### Exercise goal
Please repeat exactly the lines from the one containing "JP206 pin 1: GND -> n25" to the end of the entries below, both included, and omit all pictures.

### Data to examine
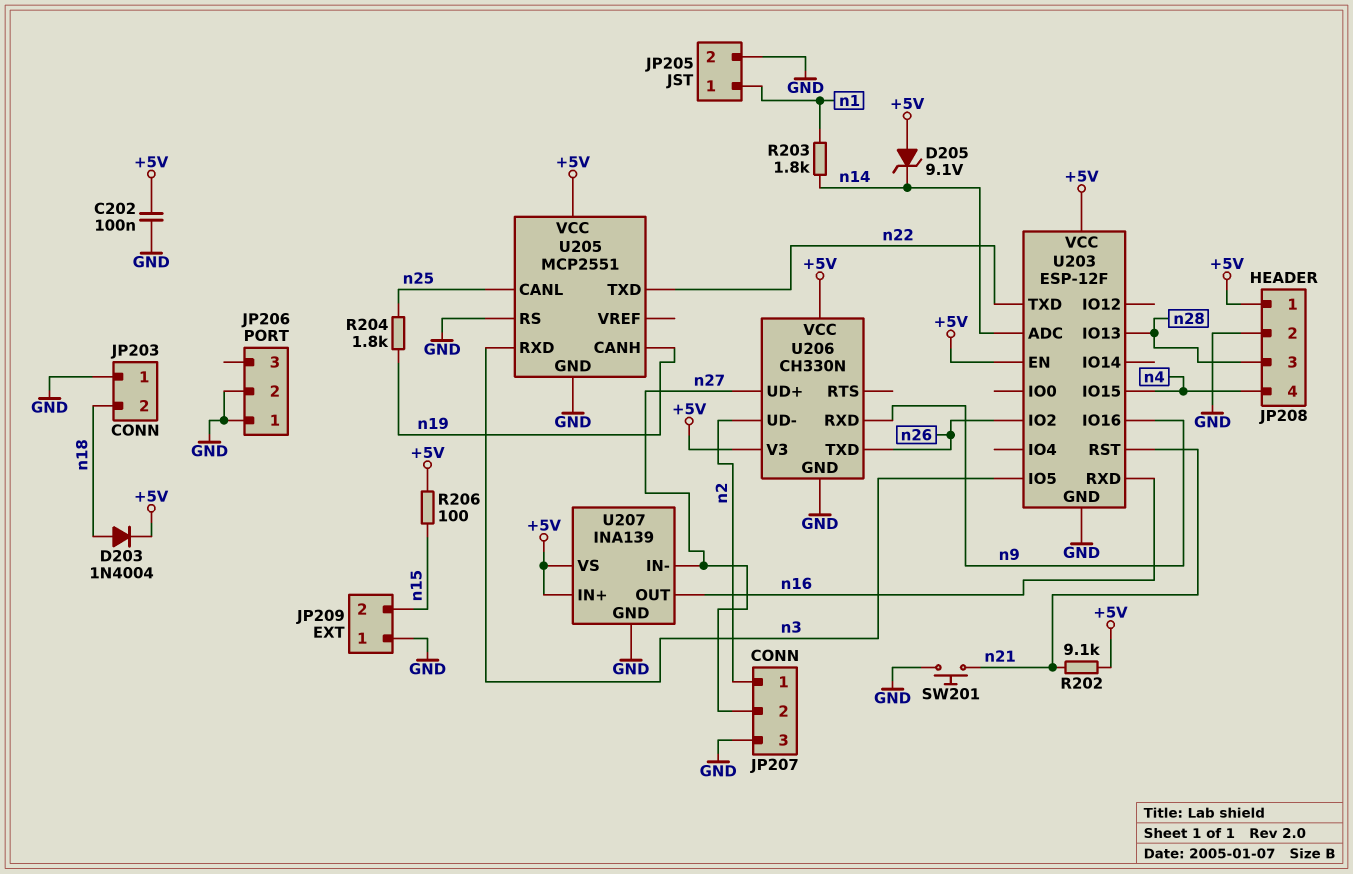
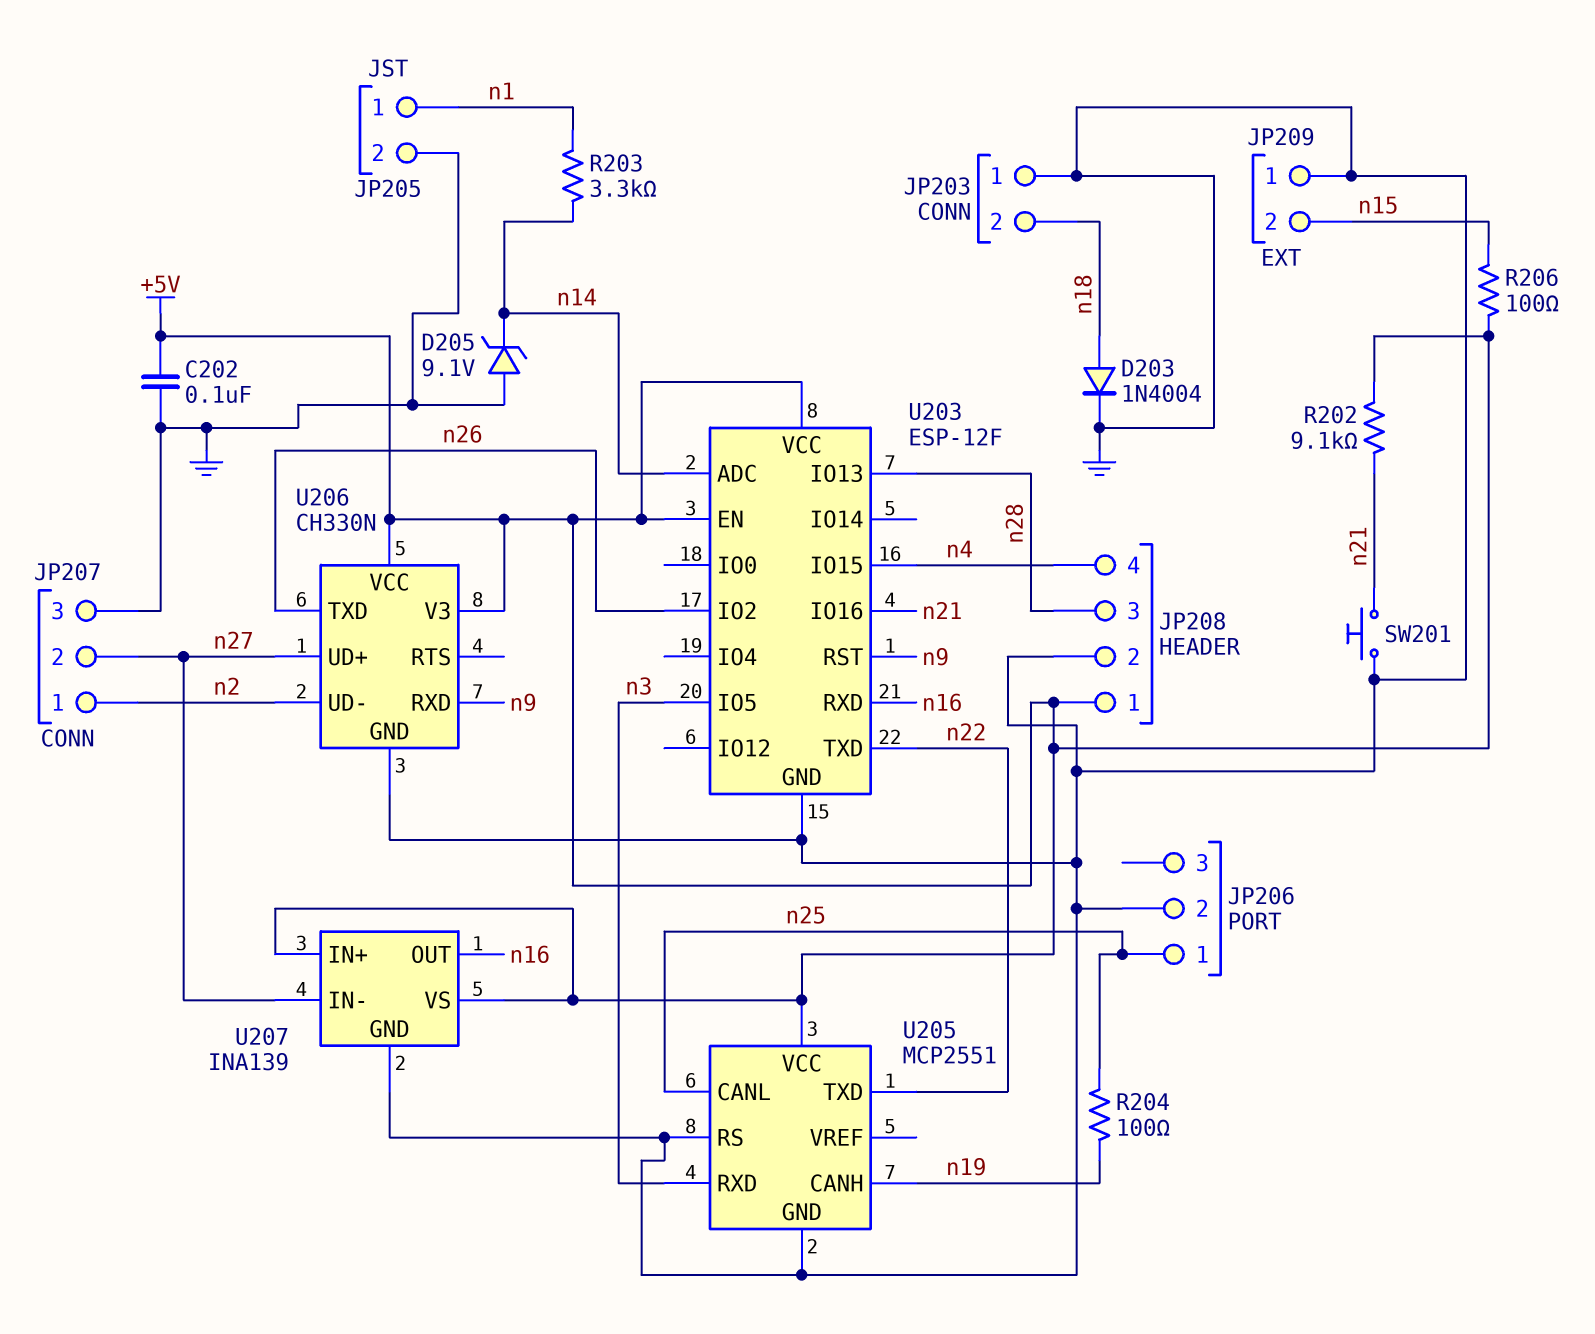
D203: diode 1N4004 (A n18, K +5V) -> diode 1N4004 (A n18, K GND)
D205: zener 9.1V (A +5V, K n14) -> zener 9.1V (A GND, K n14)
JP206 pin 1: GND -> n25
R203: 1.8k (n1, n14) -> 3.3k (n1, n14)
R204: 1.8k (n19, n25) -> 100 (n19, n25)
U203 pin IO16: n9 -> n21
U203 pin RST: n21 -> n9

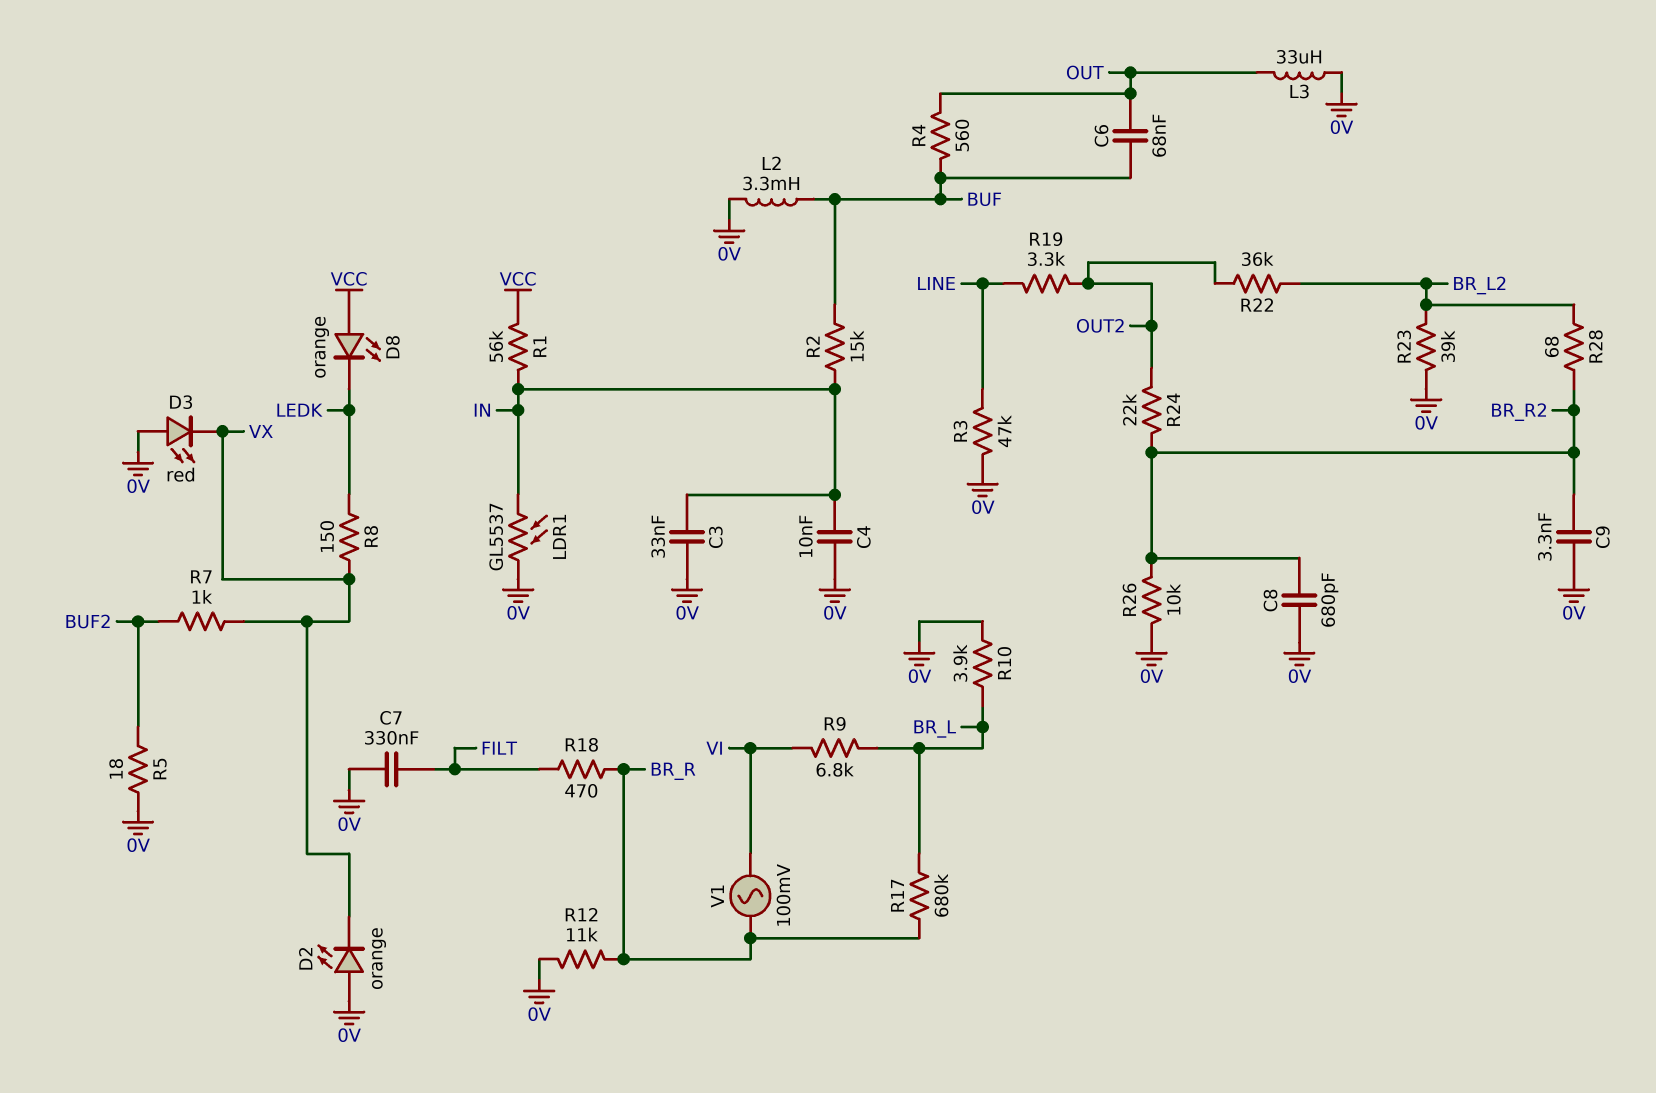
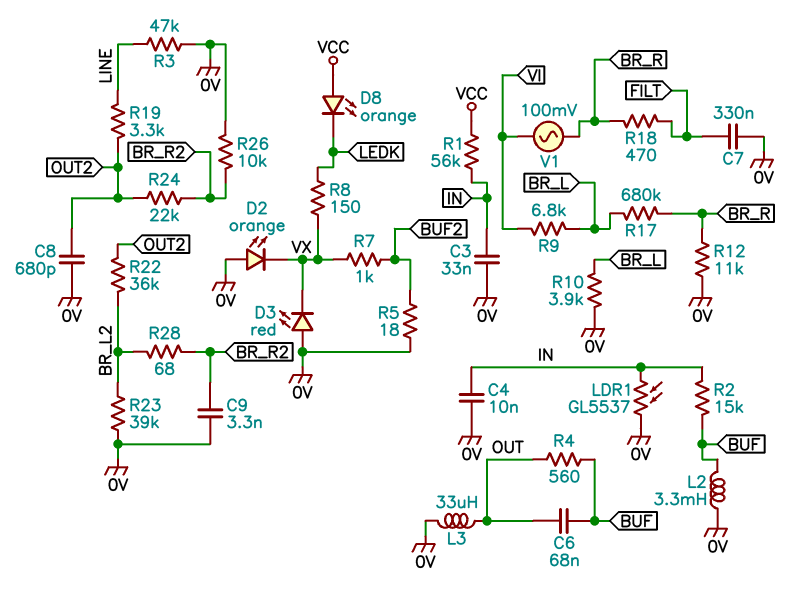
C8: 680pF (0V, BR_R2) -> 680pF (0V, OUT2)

### Answer box
JP206 pin 1: GND -> n25
R203: 1.8k (n1, n14) -> 3.3k (n1, n14)
R204: 1.8k (n19, n25) -> 100 (n19, n25)
U203 pin IO16: n9 -> n21
U203 pin RST: n21 -> n9

C8: 680pF (0V, BR_R2) -> 680pF (0V, OUT2)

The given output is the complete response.